Find the line containing "(390, 160) = (230, 208): none -> brown bottle", then return it and every line after it through the end of the records, exactly. Leave out pictures.

◆ ◆ ◆

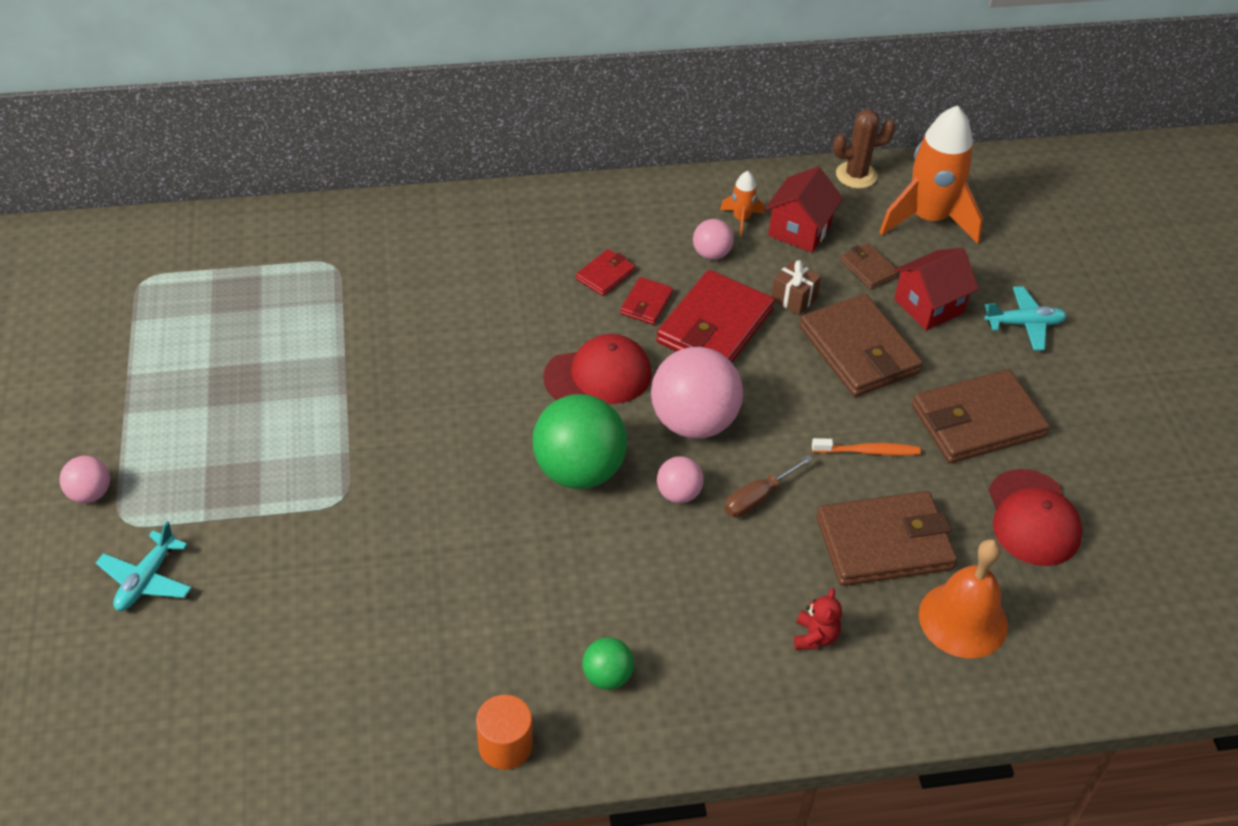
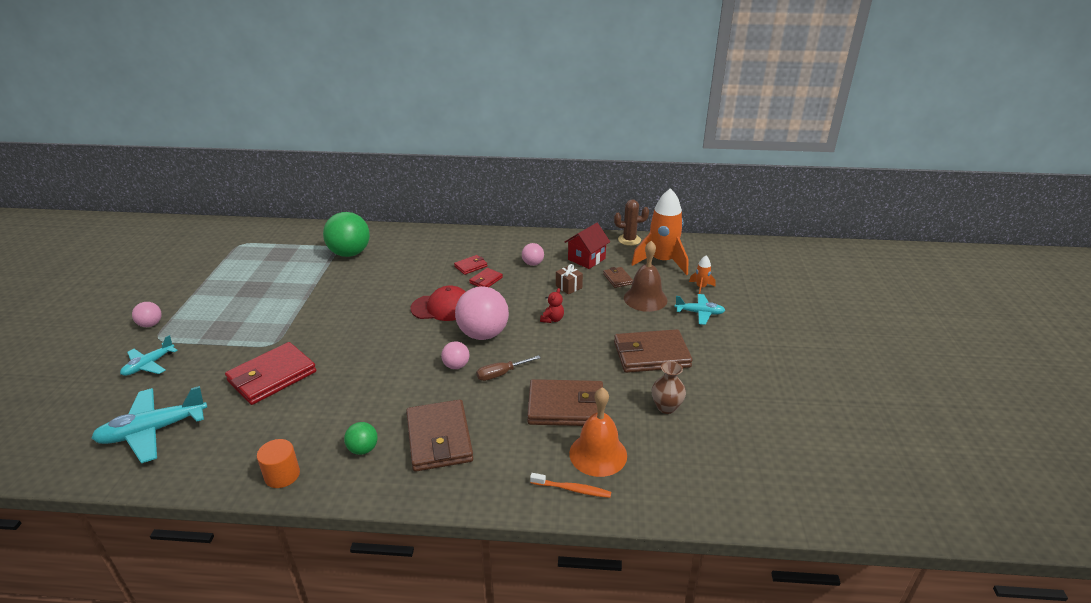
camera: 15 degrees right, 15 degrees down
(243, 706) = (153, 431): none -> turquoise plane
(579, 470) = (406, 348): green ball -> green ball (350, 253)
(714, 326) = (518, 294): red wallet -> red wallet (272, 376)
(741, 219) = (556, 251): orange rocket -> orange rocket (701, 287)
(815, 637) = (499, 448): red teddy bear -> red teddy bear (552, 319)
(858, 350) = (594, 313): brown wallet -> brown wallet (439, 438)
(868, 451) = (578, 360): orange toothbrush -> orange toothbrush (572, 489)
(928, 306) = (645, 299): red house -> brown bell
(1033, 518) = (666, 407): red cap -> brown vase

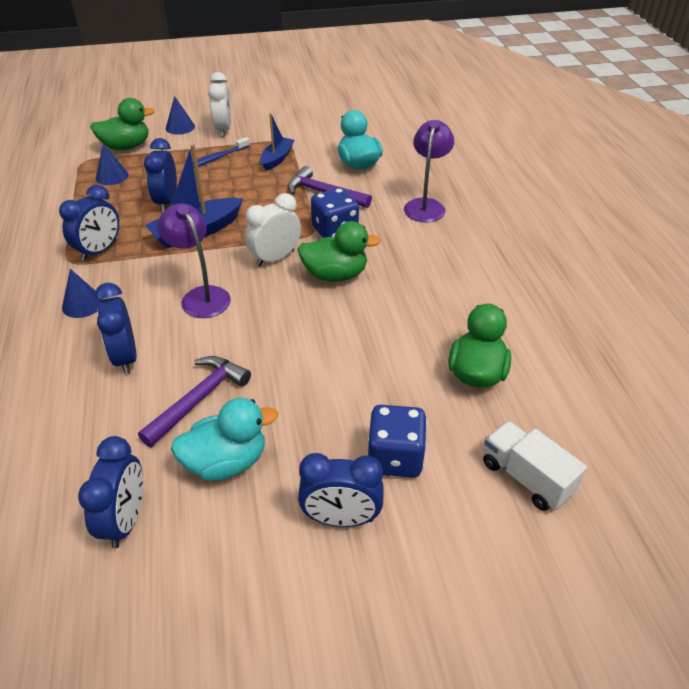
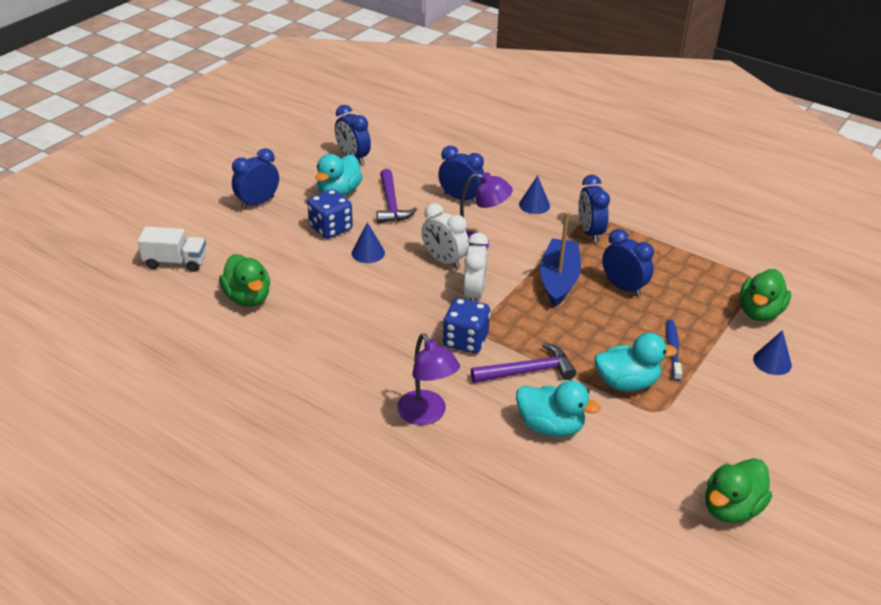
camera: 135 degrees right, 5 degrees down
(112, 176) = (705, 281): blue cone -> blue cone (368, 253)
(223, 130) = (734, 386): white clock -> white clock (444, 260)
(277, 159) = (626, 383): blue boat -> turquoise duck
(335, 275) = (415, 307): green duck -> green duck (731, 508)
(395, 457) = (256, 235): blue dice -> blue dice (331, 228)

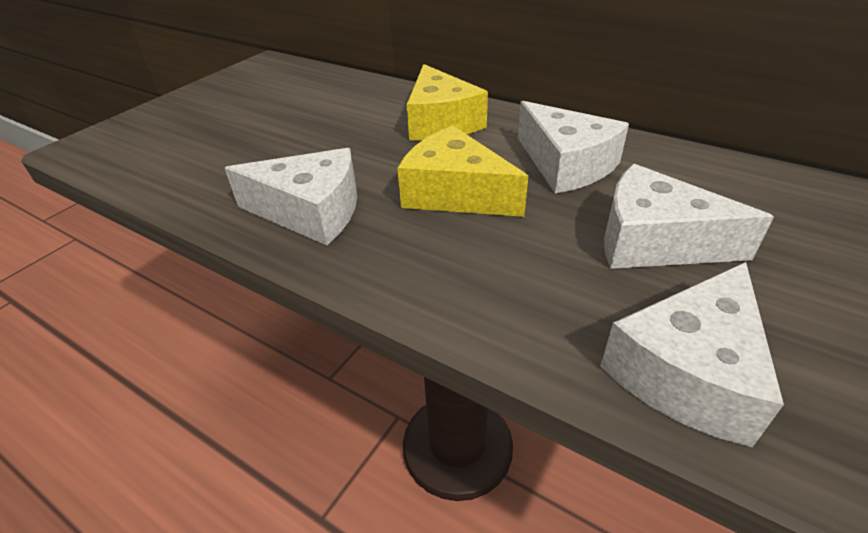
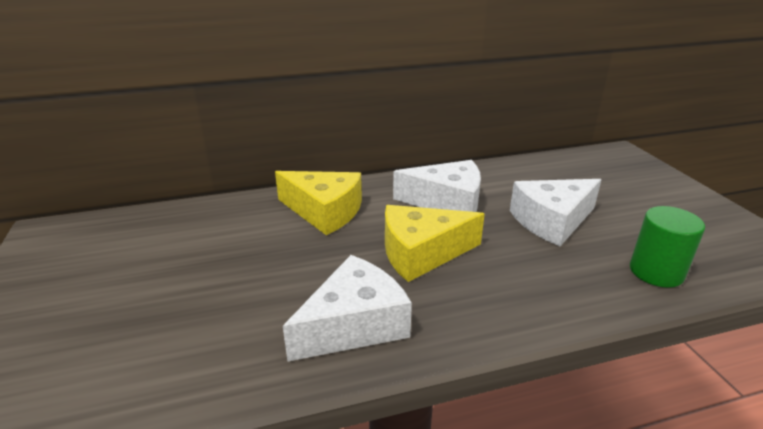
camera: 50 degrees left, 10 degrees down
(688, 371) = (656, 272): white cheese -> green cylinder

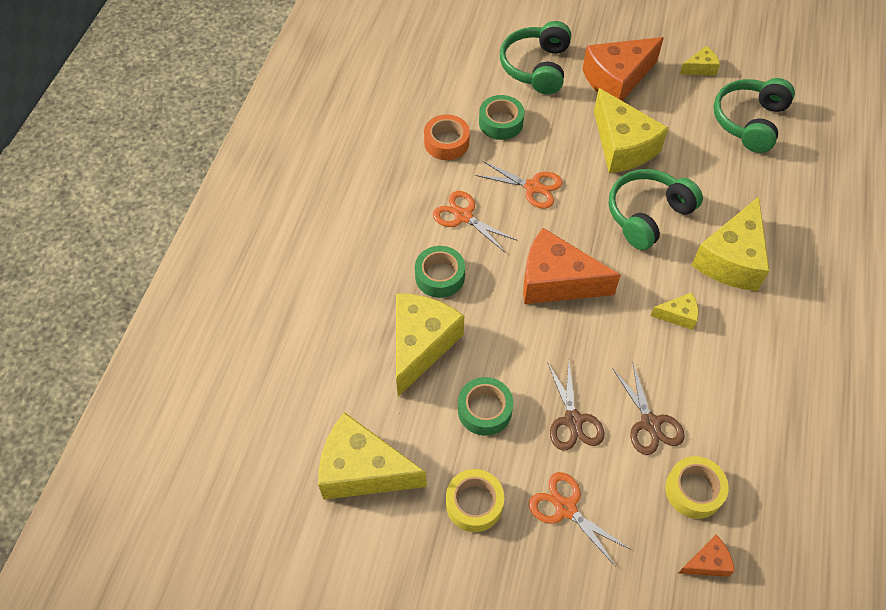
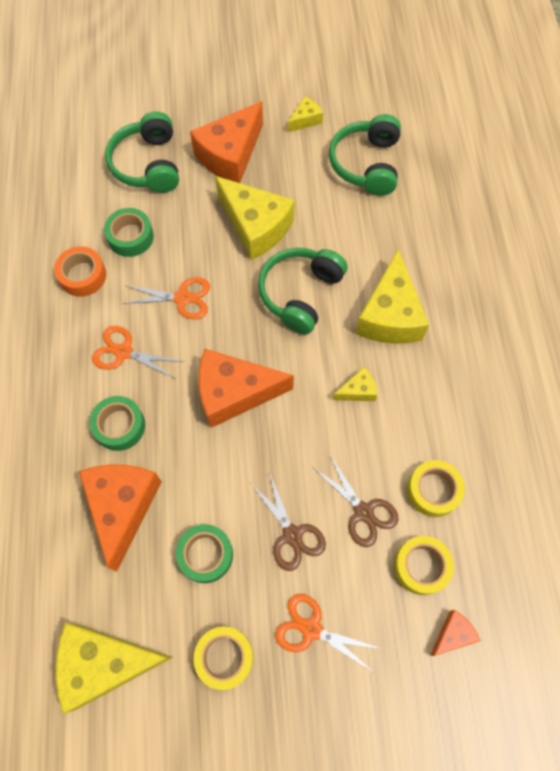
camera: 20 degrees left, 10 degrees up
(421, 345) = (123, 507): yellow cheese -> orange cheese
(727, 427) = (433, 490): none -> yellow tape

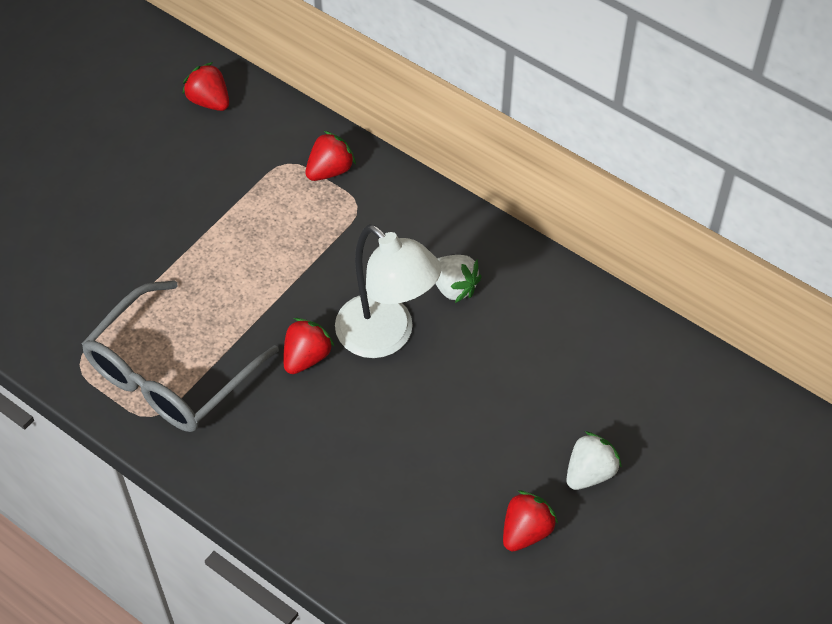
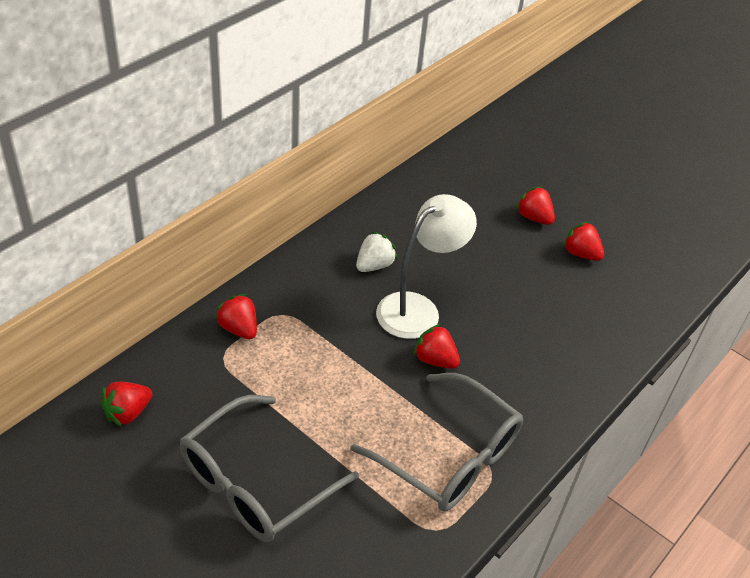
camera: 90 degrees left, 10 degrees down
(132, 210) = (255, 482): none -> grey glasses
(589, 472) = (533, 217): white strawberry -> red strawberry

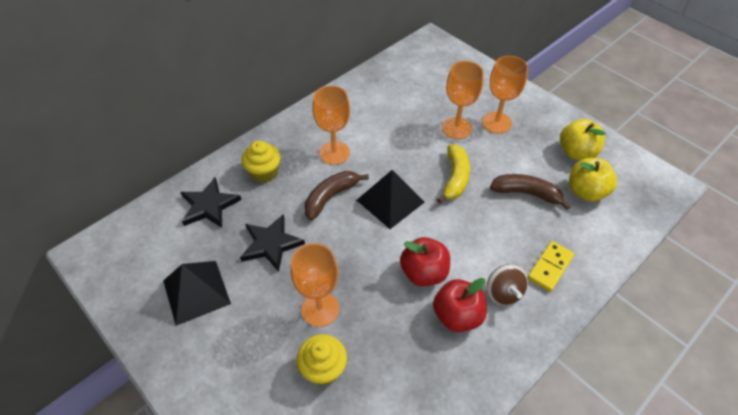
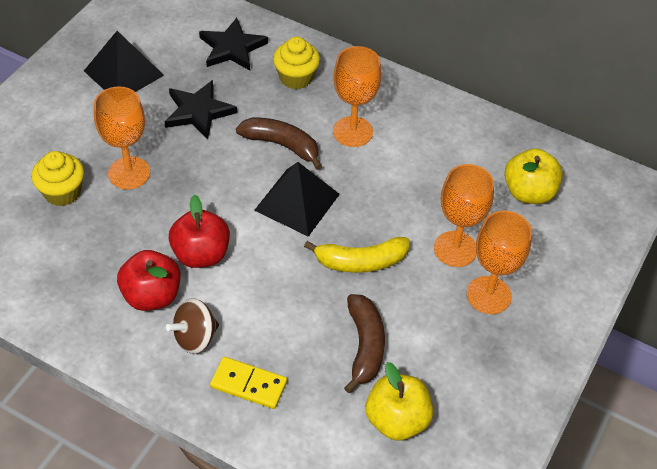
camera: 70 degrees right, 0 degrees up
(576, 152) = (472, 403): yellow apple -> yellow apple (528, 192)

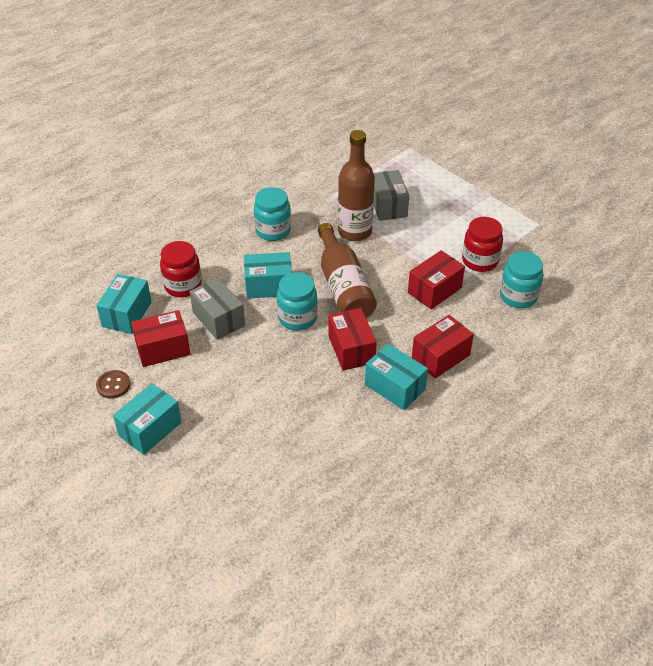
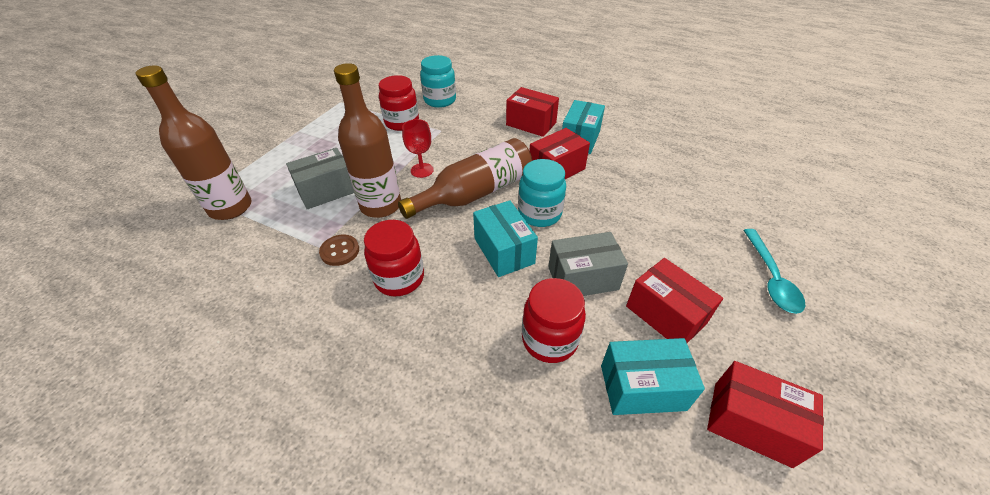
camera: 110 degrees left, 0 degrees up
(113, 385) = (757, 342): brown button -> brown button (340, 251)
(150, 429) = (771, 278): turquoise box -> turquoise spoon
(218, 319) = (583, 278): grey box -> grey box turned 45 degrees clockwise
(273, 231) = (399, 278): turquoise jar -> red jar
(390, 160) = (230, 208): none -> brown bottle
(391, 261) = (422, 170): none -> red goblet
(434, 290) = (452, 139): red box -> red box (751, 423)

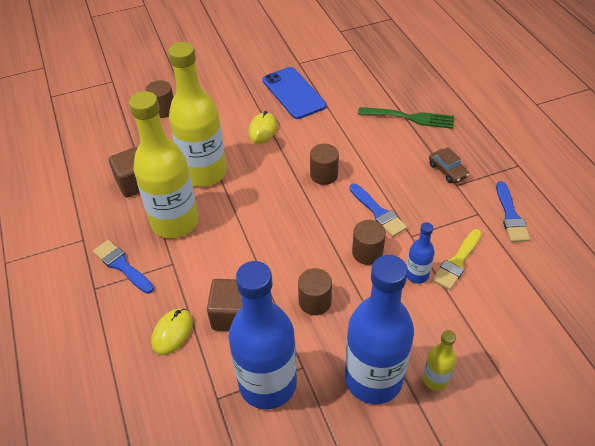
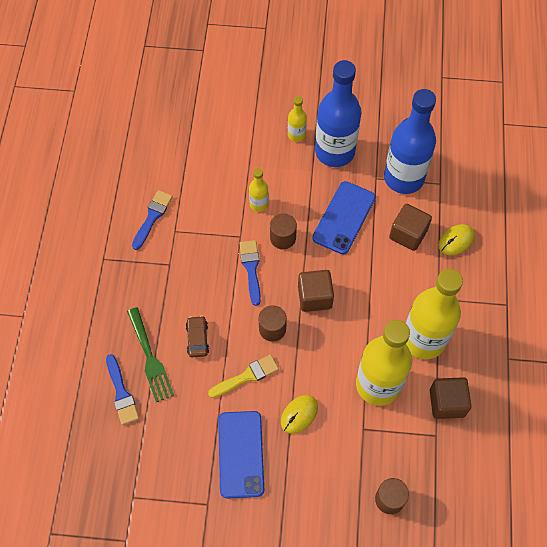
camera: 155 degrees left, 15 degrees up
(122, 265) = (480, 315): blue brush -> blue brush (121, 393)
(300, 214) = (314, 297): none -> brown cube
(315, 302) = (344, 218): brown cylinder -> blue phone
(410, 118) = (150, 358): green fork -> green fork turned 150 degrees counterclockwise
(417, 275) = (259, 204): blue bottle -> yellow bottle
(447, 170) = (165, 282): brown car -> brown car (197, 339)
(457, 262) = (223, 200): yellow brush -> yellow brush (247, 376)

◆ ◆ ◆

> [Output for this exercise]:
(390, 160) = (230, 208): none -> brown bottle
(391, 261) = (422, 170): none -> red goblet
(434, 290) = (452, 139): red box -> red box (751, 423)

camera: 155 degrees left, 15 degrees up
(122, 265) = (480, 315): blue brush -> blue brush (121, 393)
(300, 214) = (314, 297): none -> brown cube
(315, 302) = (344, 218): brown cylinder -> blue phone
(410, 118) = (150, 358): green fork -> green fork turned 150 degrees counterclockwise
(417, 275) = (259, 204): blue bottle -> yellow bottle
(447, 170) = (165, 282): brown car -> brown car (197, 339)
(457, 262) = (223, 200): yellow brush -> yellow brush (247, 376)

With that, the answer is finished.